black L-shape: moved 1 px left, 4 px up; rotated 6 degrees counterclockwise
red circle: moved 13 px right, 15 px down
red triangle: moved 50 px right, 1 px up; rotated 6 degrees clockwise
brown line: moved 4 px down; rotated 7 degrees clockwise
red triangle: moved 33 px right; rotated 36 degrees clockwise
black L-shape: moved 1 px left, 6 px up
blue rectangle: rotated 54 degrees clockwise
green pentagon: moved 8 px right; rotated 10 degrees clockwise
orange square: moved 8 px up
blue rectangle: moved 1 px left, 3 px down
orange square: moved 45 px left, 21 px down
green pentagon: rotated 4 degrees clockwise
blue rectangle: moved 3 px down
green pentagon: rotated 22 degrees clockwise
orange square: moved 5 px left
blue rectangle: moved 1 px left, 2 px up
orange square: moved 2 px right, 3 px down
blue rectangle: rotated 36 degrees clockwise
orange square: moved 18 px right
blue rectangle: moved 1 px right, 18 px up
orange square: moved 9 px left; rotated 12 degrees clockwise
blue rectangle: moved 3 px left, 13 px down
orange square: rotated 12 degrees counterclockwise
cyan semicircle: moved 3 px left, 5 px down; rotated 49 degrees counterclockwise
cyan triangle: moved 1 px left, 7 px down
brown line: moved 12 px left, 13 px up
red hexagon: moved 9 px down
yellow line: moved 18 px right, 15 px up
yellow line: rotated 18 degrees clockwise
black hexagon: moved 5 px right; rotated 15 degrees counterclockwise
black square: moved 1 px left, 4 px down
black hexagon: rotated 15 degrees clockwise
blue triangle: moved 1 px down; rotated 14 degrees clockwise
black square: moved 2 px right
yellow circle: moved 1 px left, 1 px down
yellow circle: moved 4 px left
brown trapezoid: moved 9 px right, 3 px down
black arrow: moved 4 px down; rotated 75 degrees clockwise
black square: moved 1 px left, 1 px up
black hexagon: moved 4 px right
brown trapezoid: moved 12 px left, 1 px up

◆ STATED TASK ◆
Copy the entries above, changing every "orange square" to "purple square" and leaving everything else as it is.

◆ PROBLEM SOLUTION ◆
black L-shape: moved 1 px left, 4 px up; rotated 6 degrees counterclockwise
red circle: moved 13 px right, 15 px down
red triangle: moved 50 px right, 1 px up; rotated 6 degrees clockwise
brown line: moved 4 px down; rotated 7 degrees clockwise
red triangle: moved 33 px right; rotated 36 degrees clockwise
black L-shape: moved 1 px left, 6 px up
blue rectangle: rotated 54 degrees clockwise
green pentagon: moved 8 px right; rotated 10 degrees clockwise
purple square: moved 8 px up
blue rectangle: moved 1 px left, 3 px down
purple square: moved 45 px left, 21 px down
green pentagon: rotated 4 degrees clockwise
blue rectangle: moved 3 px down
green pentagon: rotated 22 degrees clockwise
purple square: moved 5 px left
blue rectangle: moved 1 px left, 2 px up
purple square: moved 2 px right, 3 px down
blue rectangle: rotated 36 degrees clockwise
purple square: moved 18 px right
blue rectangle: moved 1 px right, 18 px up
purple square: moved 9 px left; rotated 12 degrees clockwise
blue rectangle: moved 3 px left, 13 px down
purple square: rotated 12 degrees counterclockwise
cyan semicircle: moved 3 px left, 5 px down; rotated 49 degrees counterclockwise
cyan triangle: moved 1 px left, 7 px down
brown line: moved 12 px left, 13 px up
red hexagon: moved 9 px down
yellow line: moved 18 px right, 15 px up
yellow line: rotated 18 degrees clockwise
black hexagon: moved 5 px right; rotated 15 degrees counterclockwise
black square: moved 1 px left, 4 px down
black hexagon: rotated 15 degrees clockwise
blue triangle: moved 1 px down; rotated 14 degrees clockwise
black square: moved 2 px right
yellow circle: moved 1 px left, 1 px down
yellow circle: moved 4 px left
brown trapezoid: moved 9 px right, 3 px down
black arrow: moved 4 px down; rotated 75 degrees clockwise
black square: moved 1 px left, 1 px up
black hexagon: moved 4 px right
brown trapezoid: moved 12 px left, 1 px up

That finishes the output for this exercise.